## Recorded information
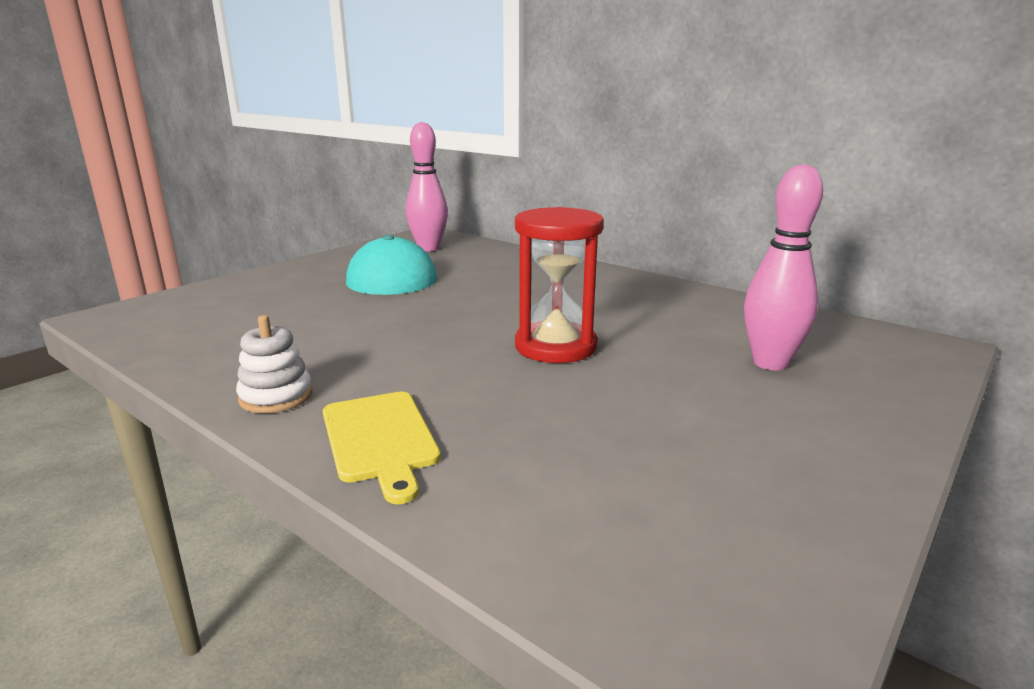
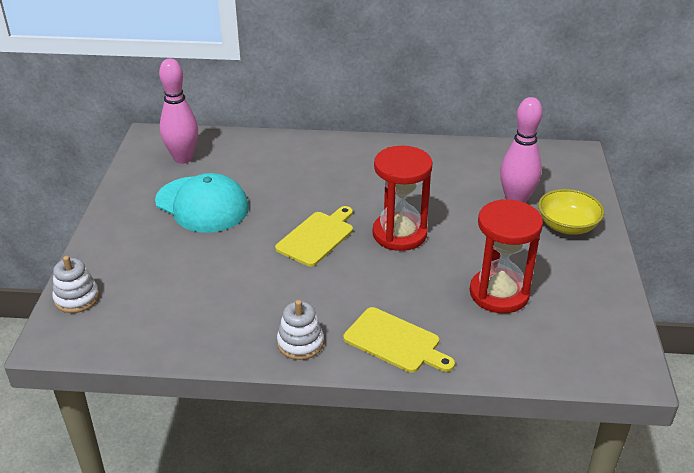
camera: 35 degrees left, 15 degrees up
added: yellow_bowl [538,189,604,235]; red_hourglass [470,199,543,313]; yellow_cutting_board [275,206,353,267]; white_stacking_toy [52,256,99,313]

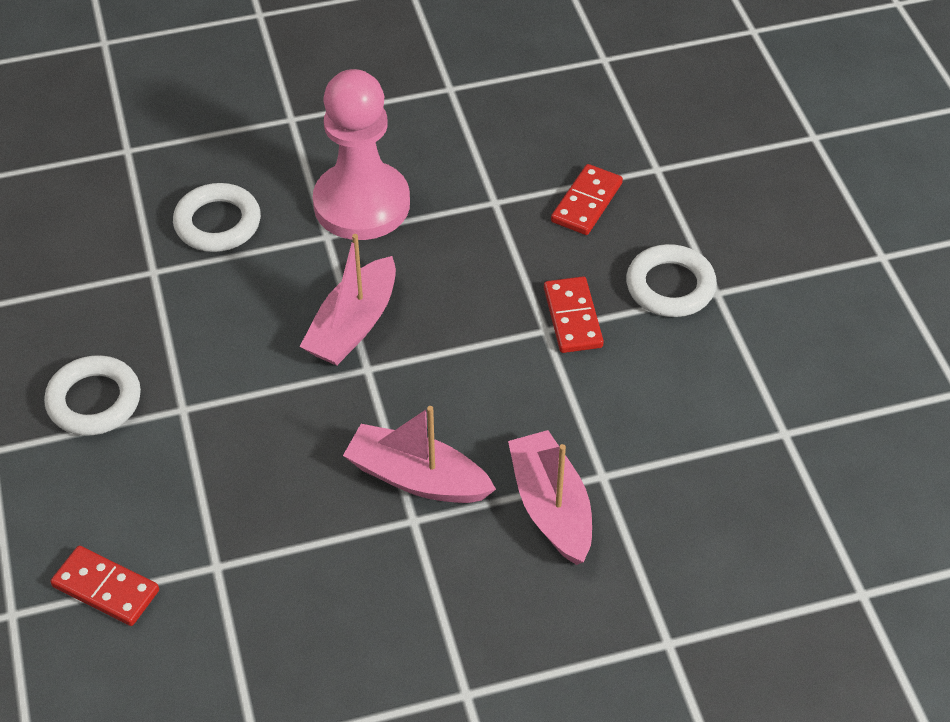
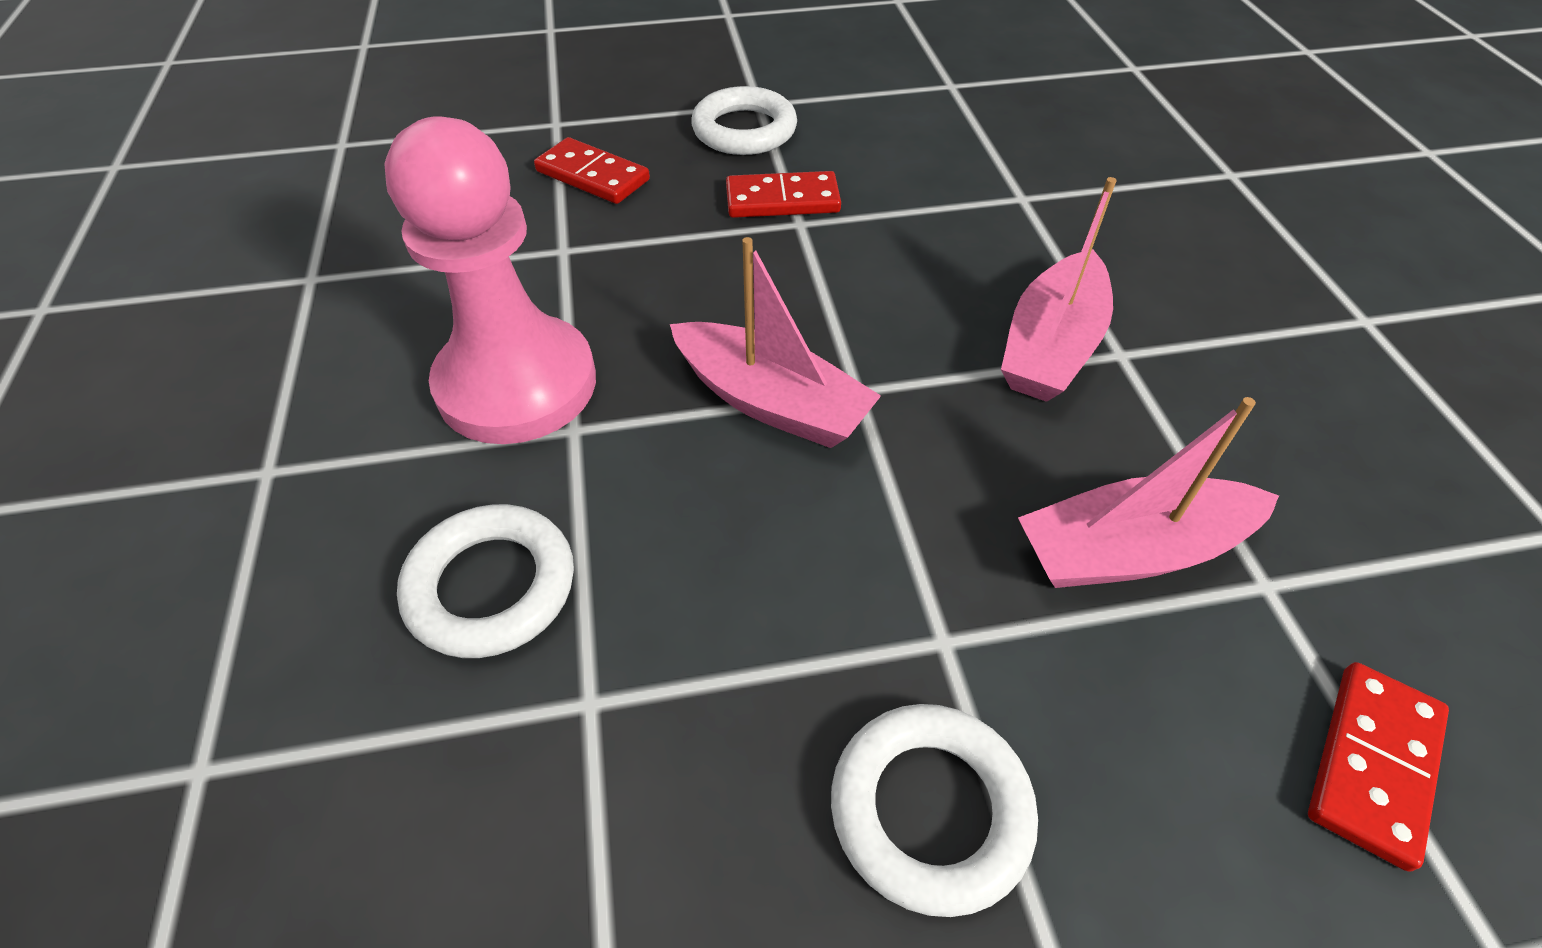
camera: 85 degrees left, 0 degrees up
moved: pink_boat [508,430,592,565] to [1018,397,1279,588]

## Your task
The response must match the listing exactly, except that pictures are removed.

## Expected answer
camera: 35 degrees left, 15 degrees up
added: yellow_bowl [538,189,604,235]; red_hourglass [470,199,543,313]; yellow_cutting_board [275,206,353,267]; white_stacking_toy [52,256,99,313]

camera: 85 degrees left, 0 degrees up
moved: pink_boat [508,430,592,565] to [1018,397,1279,588]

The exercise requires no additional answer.